> [Task objective]:
An exact copy of the lines from the top of the data through the line with "gray L-shape: (131, 161) -> (331, 80), moved" is what you should give, with no pictures in it.

> [Entries shown]:
====

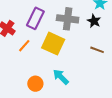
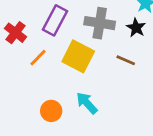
brown line: (97, 50) -> (126, 60), moved

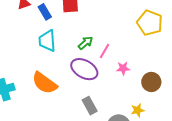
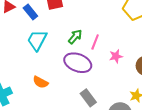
cyan trapezoid: (47, 41) -> (37, 40), turned 40
orange semicircle: (44, 83) -> (40, 82), size x0.6

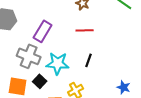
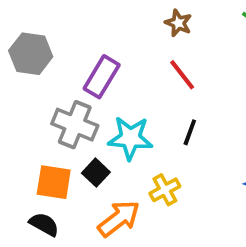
red line: (85, 30) -> (182, 75), turned 54

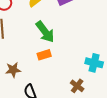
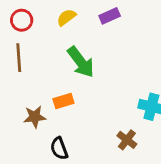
orange rectangle: (44, 55) -> (63, 101), moved

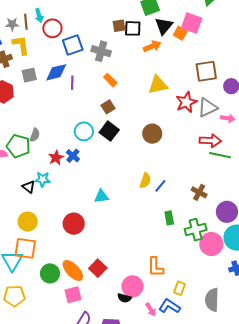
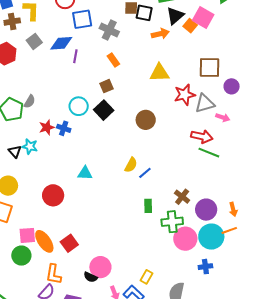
gray square: (29, 75) -> (34, 41), turned -35
blue cross: (73, 156) -> (64, 128), turned -32
brown cross: (199, 192) -> (182, 197), moved
orange L-shape: (155, 267) -> (53, 274), moved
green circle: (50, 273) -> (21, 256), moved
pink square: (73, 295) -> (27, 235), moved

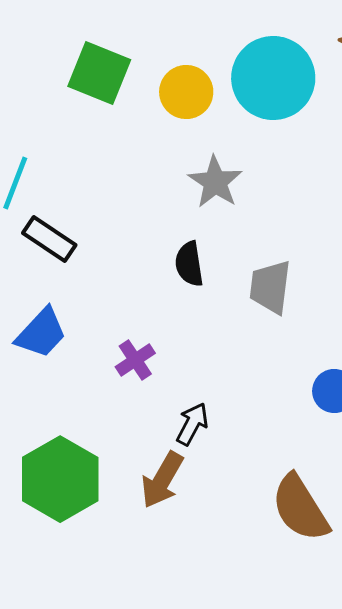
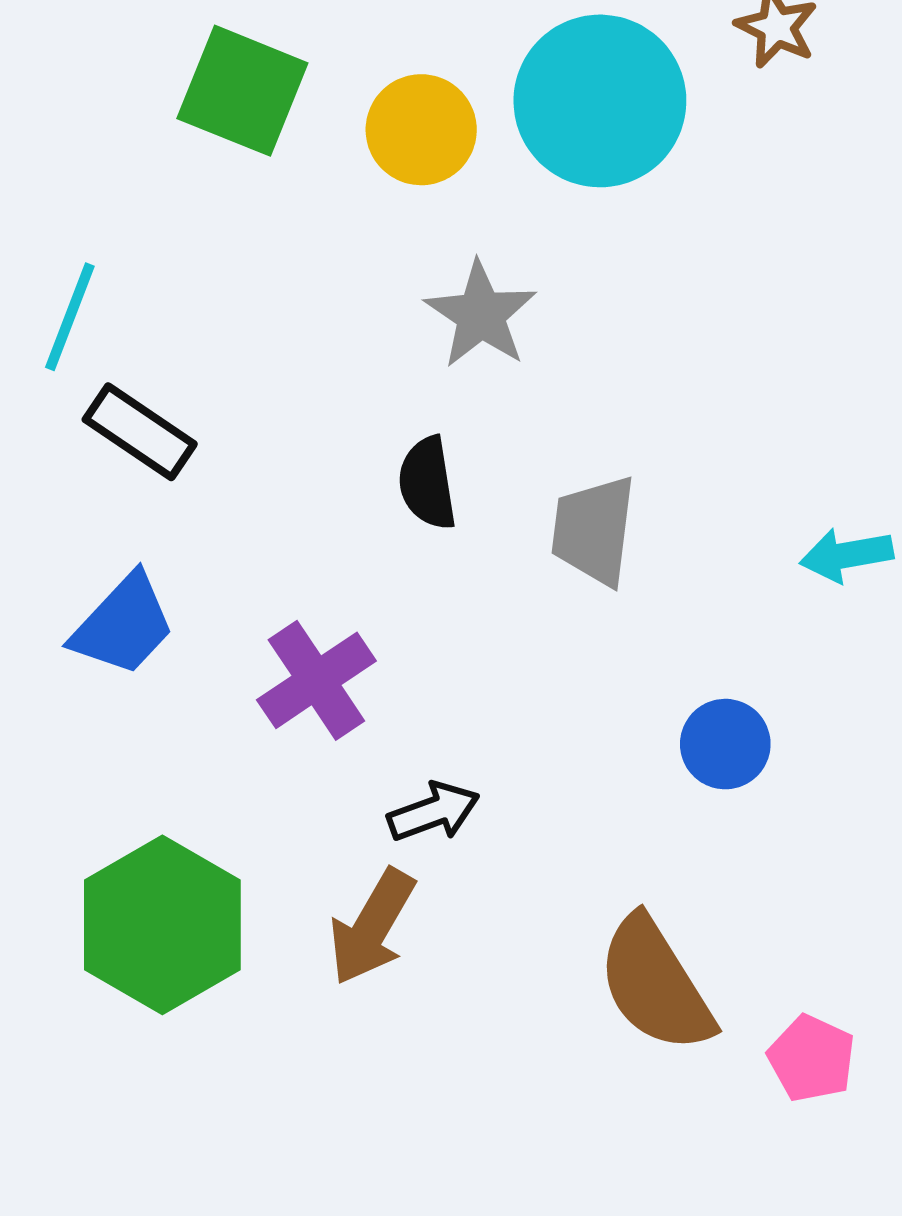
purple cross: (135, 360) -> (316, 680), size x1.4
black arrow: (192, 424) -> (434, 812), turned 42

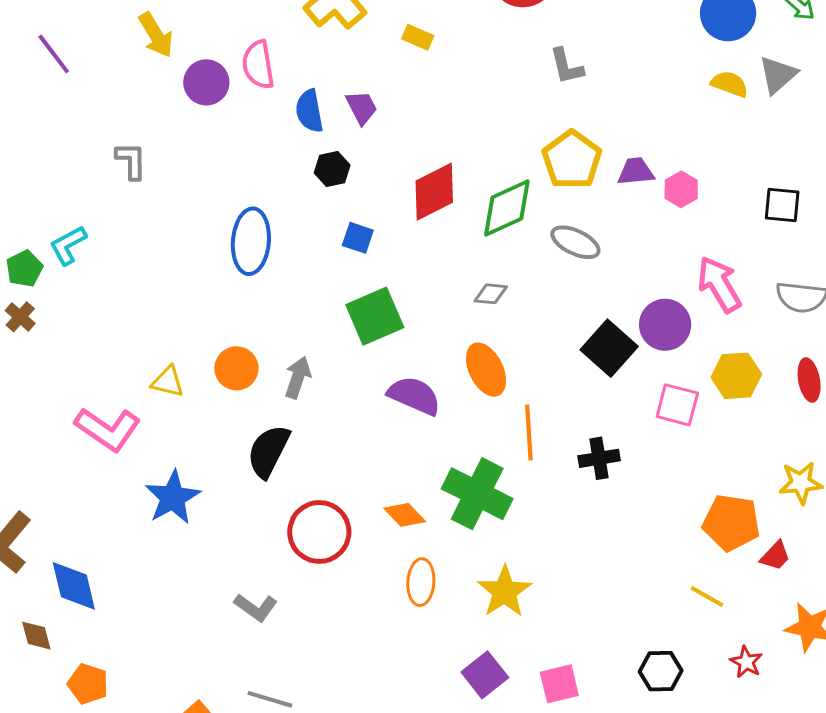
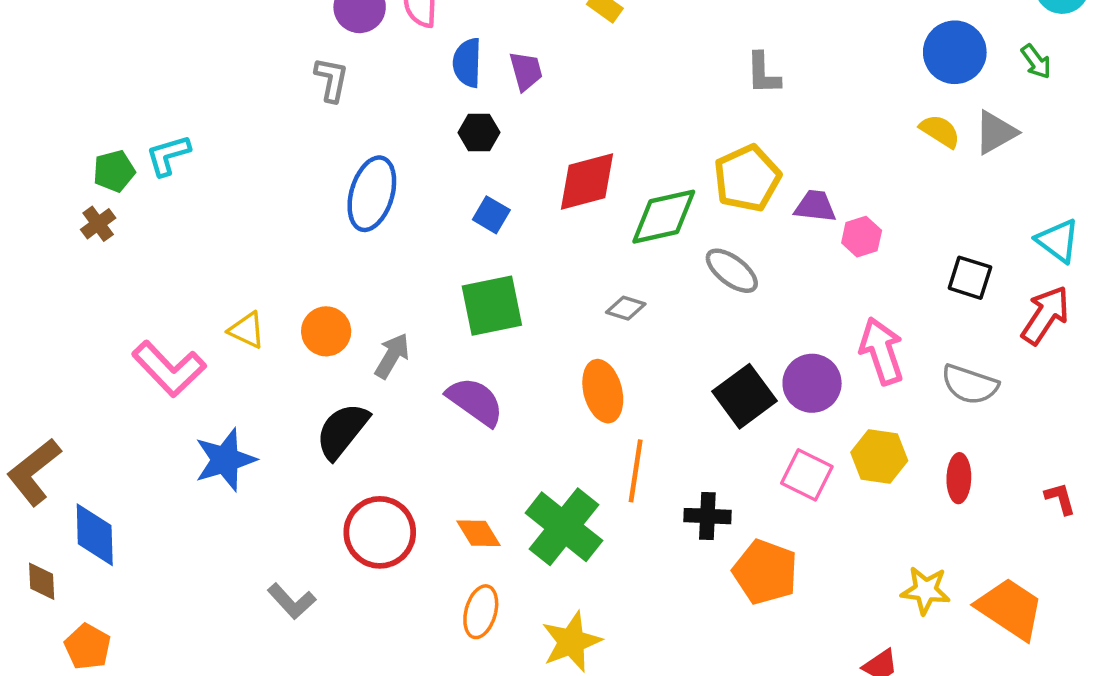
gray L-shape: (131, 161) -> (331, 80), moved
purple semicircle: (414, 396) -> (475, 401), moved
orange pentagon: (731, 523) -> (765, 572), moved

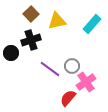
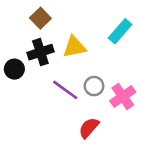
yellow triangle: (57, 21) -> (74, 47), moved
pink cross: (86, 82) -> (123, 97), moved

====

> [Solved problem]:
brown line: (97, 50) -> (126, 60), moved

cyan trapezoid: (47, 41) -> (37, 40), turned 40
orange semicircle: (44, 83) -> (40, 82), size x0.6

red line: (85, 30) -> (182, 75), turned 54

orange rectangle: (44, 55) -> (63, 101), moved

gray square: (29, 75) -> (34, 41), turned -35
blue cross: (73, 156) -> (64, 128), turned -32
brown cross: (199, 192) -> (182, 197), moved
orange L-shape: (155, 267) -> (53, 274), moved
green circle: (50, 273) -> (21, 256), moved
pink square: (73, 295) -> (27, 235), moved

purple cross: (135, 360) -> (316, 680), size x1.4
black arrow: (192, 424) -> (434, 812), turned 42

gray L-shape: (131, 161) -> (331, 80), moved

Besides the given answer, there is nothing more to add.